_WHAT IS REQUIRED_
Begin the copy at the line that contains "blue rectangle: (179, 62) -> (129, 29), moved", end it at the last line of the entries below, keep every word exact, and include no pictures.

_RECORDS PROVIDED_
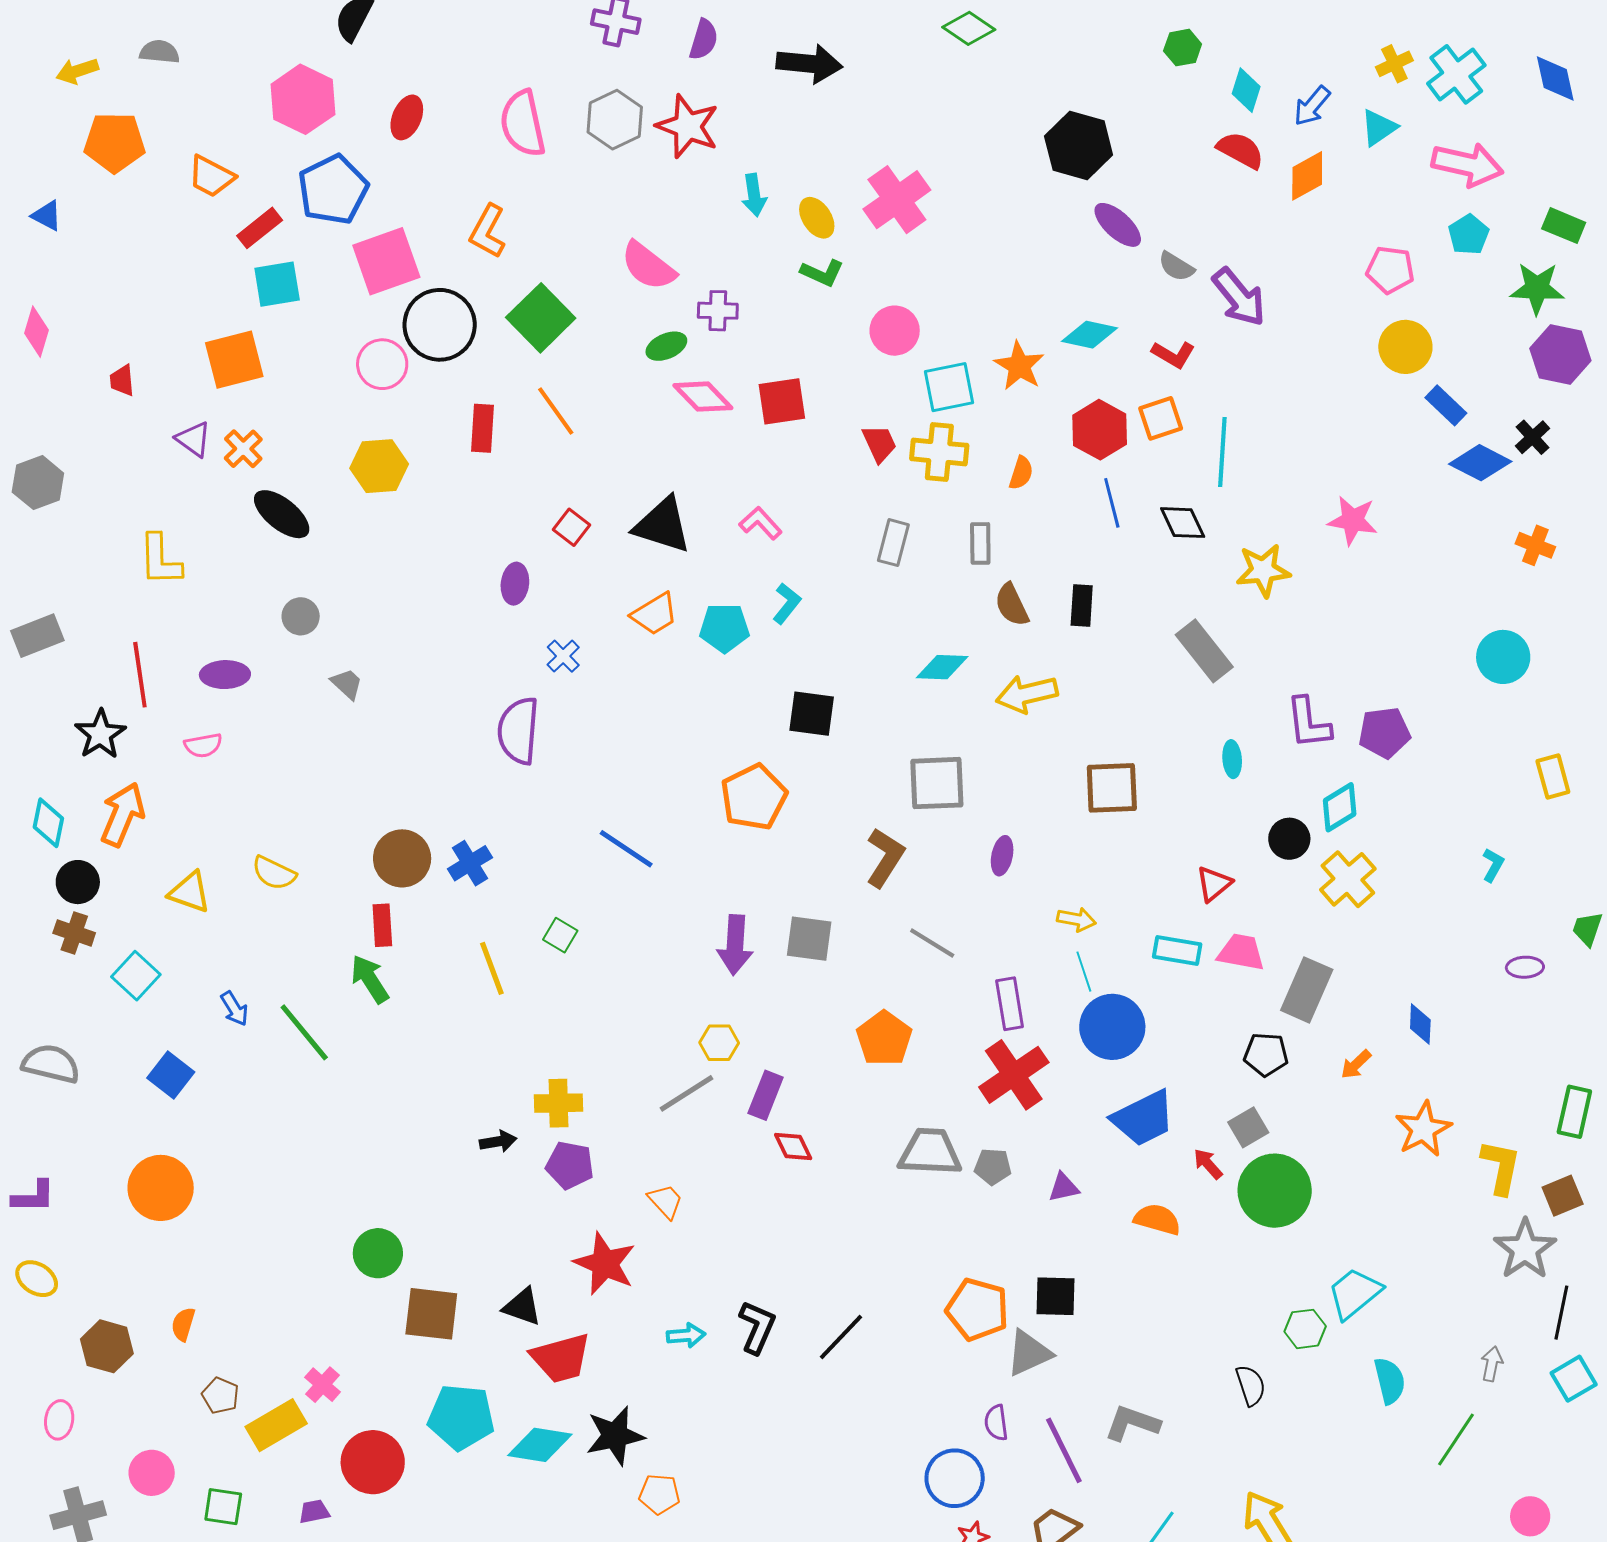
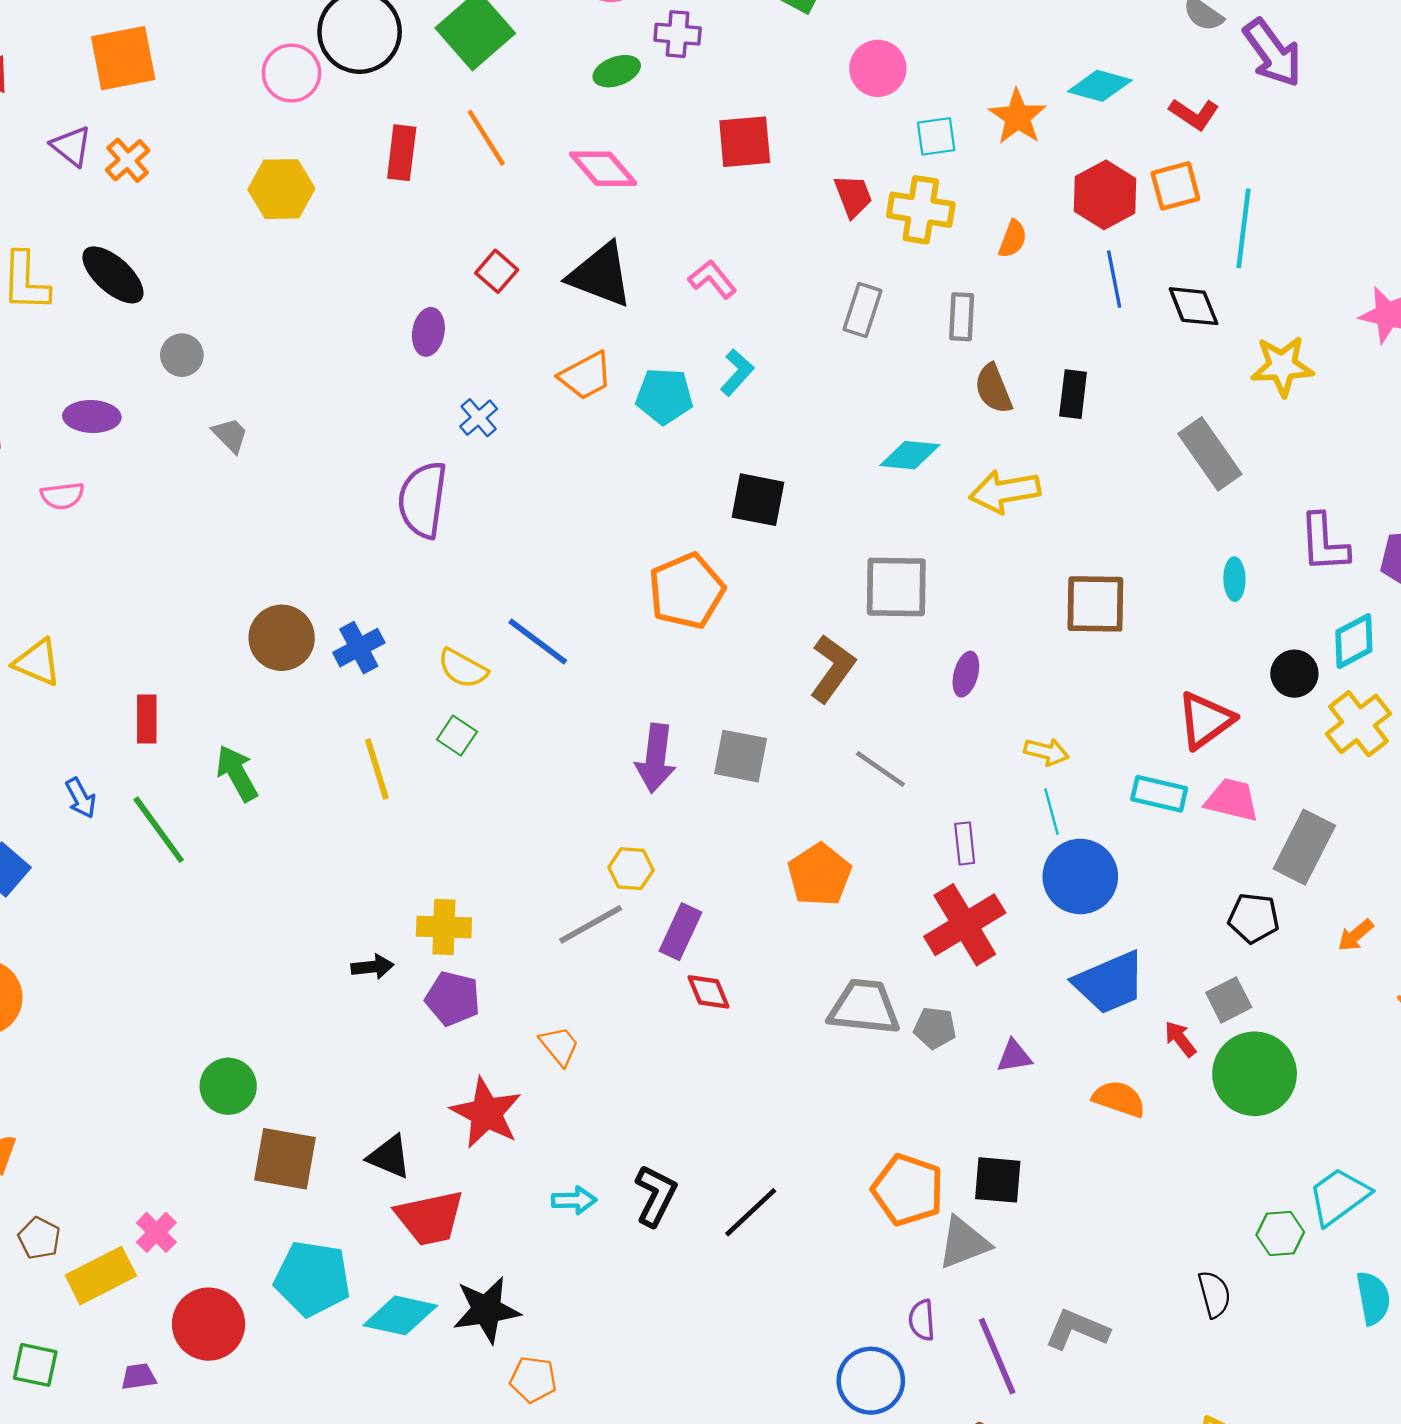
cyan square: (949, 387) -> (936, 136), size x0.7
pink diamond: (703, 397) -> (603, 169), moved
black ellipse: (282, 514) -> (113, 275), moved
yellow semicircle: (274, 873) -> (463, 668), moved
red triangle: (1214, 884) -> (1205, 720), size x1.4
red rectangle: (382, 925) -> (147, 719), moved
purple rectangle: (1010, 1004) -> (965, 843), size x0.7

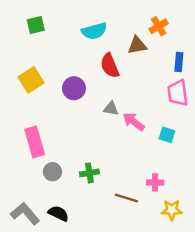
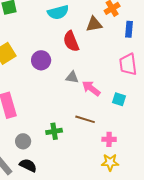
blue rectangle: (179, 62) -> (129, 29), moved
gray circle: (52, 172) -> (23, 141), moved
brown line: (126, 198) -> (85, 119), moved
yellow star: (172, 210) -> (110, 162), moved

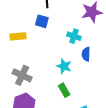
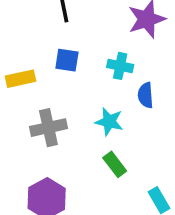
blue square: (42, 21) -> (67, 60), moved
gray cross: (22, 75) -> (48, 128), moved, turned -30

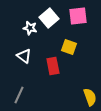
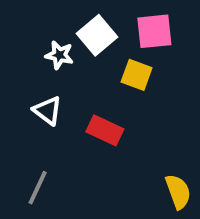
yellow square: (69, 47) -> (137, 75), moved
red rectangle: (53, 66) -> (105, 130), turned -54

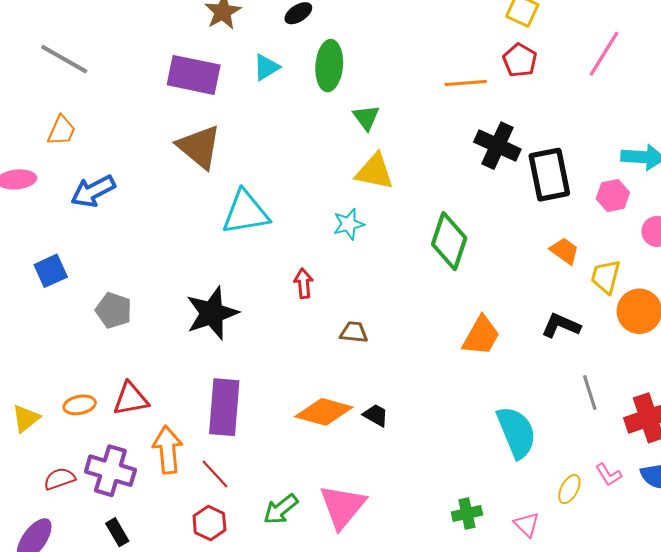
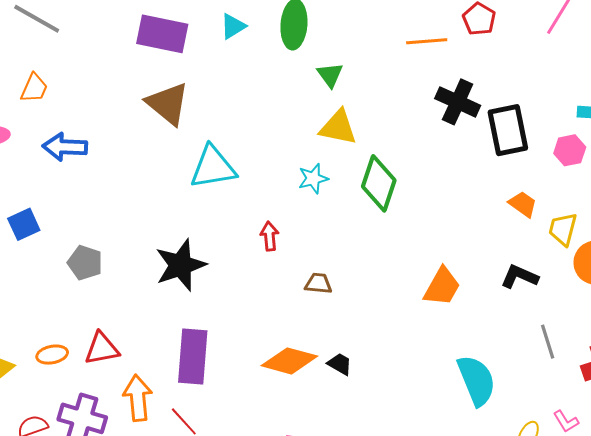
blue arrow: (93, 191) -> (65, 147), turned 30
green diamond: (449, 241) -> (379, 183), moved

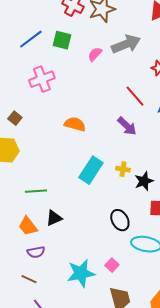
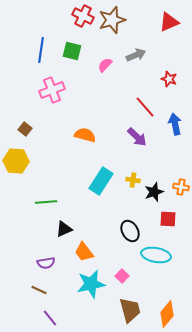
blue line: (31, 39) -> (41, 50), turned -45
gray arrow: (126, 44) -> (136, 55), size x0.7
orange trapezoid: (28, 226) -> (84, 252), moved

_ANSWER SPACE_
blue rectangle: (179, 62) -> (129, 29), moved
gray circle: (52, 172) -> (23, 141), moved
brown line: (126, 198) -> (85, 119), moved
yellow star: (172, 210) -> (110, 162), moved

blue square: (42, 21) -> (67, 60), moved
gray cross: (22, 75) -> (48, 128), moved, turned -30

yellow square: (69, 47) -> (137, 75), moved
red rectangle: (53, 66) -> (105, 130), turned -54

blue arrow: (93, 191) -> (65, 147), turned 30
green diamond: (449, 241) -> (379, 183), moved

blue line: (31, 39) -> (41, 50), turned -45
gray arrow: (126, 44) -> (136, 55), size x0.7
orange trapezoid: (28, 226) -> (84, 252), moved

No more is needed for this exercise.